● **What to produce**:
Turn the rows that start at the line containing "This is a 0.2 m/px" and run through the line containing "road 2 (residential): [(302,426),(511,450)]" into a numbered list, leaving out blank lines. Include both of those lines and no others.

● **Dataset excerpts**:
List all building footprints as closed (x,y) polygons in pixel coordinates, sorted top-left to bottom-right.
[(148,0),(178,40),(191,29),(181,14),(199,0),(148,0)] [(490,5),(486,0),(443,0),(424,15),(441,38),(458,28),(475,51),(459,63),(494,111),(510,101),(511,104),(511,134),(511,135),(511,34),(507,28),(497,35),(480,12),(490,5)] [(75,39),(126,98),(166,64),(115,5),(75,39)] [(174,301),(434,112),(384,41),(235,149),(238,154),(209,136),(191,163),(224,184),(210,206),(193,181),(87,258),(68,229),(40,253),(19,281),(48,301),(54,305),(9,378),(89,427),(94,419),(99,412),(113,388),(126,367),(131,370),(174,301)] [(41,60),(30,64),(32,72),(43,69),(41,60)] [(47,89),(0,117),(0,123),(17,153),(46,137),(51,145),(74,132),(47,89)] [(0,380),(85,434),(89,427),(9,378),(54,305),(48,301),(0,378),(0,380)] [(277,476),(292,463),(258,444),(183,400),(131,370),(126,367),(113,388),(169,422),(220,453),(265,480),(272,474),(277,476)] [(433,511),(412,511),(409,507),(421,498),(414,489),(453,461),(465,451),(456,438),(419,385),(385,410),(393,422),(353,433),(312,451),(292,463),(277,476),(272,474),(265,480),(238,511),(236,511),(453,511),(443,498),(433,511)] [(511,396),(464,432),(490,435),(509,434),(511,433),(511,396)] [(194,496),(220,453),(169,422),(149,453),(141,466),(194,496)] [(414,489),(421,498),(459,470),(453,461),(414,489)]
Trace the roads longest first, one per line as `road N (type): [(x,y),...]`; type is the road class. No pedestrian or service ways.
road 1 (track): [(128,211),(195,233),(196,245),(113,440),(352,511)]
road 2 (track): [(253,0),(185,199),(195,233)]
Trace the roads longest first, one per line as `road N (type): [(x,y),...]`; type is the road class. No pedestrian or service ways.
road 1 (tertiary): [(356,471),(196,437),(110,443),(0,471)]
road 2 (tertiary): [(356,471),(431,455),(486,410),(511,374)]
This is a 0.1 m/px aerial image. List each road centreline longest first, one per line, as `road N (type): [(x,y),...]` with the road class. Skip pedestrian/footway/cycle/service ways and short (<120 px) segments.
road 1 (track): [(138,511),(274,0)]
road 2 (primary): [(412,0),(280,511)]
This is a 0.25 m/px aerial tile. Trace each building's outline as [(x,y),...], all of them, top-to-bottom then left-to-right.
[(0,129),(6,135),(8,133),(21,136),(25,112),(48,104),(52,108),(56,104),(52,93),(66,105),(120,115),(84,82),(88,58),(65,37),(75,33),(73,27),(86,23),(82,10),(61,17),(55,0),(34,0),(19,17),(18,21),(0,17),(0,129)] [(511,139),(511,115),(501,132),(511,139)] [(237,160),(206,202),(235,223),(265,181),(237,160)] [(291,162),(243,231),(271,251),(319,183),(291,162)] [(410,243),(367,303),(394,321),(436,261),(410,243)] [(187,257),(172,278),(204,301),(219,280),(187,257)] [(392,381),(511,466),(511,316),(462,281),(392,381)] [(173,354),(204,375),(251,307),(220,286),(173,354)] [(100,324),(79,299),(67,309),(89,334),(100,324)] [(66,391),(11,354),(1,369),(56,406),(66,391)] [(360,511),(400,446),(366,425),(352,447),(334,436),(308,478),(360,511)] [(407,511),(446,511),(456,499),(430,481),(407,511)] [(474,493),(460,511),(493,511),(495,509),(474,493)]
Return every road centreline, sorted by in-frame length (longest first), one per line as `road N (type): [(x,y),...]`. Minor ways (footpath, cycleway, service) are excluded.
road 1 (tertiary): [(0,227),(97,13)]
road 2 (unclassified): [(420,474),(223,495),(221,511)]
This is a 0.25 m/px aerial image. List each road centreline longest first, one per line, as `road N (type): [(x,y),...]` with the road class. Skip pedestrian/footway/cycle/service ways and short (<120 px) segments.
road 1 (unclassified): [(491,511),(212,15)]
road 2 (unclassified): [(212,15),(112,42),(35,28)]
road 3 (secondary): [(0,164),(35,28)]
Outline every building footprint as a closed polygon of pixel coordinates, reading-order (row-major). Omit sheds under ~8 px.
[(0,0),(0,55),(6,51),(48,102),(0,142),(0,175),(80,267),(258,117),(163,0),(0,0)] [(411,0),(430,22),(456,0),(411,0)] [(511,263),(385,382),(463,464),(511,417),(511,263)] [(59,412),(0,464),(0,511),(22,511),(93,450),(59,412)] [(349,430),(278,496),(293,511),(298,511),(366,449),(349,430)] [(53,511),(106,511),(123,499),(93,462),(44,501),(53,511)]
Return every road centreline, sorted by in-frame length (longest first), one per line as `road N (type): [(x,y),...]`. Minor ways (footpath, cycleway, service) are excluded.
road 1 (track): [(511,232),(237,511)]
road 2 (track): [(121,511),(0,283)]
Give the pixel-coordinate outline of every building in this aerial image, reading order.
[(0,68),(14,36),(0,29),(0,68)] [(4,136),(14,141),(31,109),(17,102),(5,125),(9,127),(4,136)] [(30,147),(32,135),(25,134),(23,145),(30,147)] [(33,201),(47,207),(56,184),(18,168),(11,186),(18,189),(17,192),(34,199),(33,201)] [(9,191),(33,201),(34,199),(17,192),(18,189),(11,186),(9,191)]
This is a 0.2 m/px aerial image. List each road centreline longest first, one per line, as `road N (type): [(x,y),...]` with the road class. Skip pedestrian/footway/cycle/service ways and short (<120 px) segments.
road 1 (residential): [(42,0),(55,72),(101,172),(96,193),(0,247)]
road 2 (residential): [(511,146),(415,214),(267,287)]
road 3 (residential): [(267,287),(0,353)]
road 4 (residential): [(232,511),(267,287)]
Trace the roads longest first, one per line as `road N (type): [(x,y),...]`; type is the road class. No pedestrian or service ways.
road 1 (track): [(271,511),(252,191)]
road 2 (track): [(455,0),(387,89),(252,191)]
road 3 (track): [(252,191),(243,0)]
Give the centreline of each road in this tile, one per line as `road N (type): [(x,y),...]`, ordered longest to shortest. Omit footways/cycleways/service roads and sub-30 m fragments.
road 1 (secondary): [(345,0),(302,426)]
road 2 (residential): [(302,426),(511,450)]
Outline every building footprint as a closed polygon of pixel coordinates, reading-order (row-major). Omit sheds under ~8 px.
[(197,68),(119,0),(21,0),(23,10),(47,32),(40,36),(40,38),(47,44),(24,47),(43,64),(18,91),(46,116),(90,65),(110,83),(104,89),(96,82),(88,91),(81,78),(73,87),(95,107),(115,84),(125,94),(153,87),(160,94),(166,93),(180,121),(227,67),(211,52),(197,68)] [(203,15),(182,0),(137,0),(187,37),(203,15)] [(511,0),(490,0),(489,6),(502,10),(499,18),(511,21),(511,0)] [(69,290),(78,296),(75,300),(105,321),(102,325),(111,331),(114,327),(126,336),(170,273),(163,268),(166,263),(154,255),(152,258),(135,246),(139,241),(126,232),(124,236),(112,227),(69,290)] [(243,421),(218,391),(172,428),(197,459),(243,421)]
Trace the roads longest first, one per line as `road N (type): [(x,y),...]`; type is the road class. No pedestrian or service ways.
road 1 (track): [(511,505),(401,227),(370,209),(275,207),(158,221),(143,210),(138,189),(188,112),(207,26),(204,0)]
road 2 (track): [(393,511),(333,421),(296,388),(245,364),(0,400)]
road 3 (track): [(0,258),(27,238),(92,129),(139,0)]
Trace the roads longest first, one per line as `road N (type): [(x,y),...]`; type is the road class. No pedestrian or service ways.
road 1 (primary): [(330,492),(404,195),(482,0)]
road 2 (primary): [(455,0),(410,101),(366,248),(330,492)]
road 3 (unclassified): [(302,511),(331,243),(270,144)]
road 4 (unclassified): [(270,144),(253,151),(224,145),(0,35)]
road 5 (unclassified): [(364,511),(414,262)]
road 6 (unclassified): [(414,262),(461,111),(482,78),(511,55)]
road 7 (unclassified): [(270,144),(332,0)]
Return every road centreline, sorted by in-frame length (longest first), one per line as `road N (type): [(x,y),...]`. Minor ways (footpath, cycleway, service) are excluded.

● **The answer**:
1. This is a 0.2 m/px aerial image. List each road centreline longest first, one per line, as `road N (type): [(x,y),...]` with the road class. Skip pedestrian/footway/cycle/service ways and short (<120 px) segments.
2. road 1 (residential): [(42,0),(55,72),(101,172),(96,193),(0,247)]
3. road 2 (residential): [(511,146),(415,214),(267,287)]
4. road 3 (residential): [(267,287),(0,353)]
5. road 4 (residential): [(232,511),(267,287)]
6. Trace the roads longest first, one per line as `road N (type): [(x,y),...]`; type is the road class. No pedestrian or service ways.
7. road 1 (track): [(271,511),(252,191)]
8. road 2 (track): [(455,0),(387,89),(252,191)]
9. road 3 (track): [(252,191),(243,0)]
10. Give the centreline of each road in this tile, one per line as `road N (type): [(x,y),...]`, ordered longest to shortest. Omit footways/cycleways/service roads and sub-30 m fragments.
11. road 1 (secondary): [(345,0),(302,426)]
12. road 2 (residential): [(302,426),(511,450)]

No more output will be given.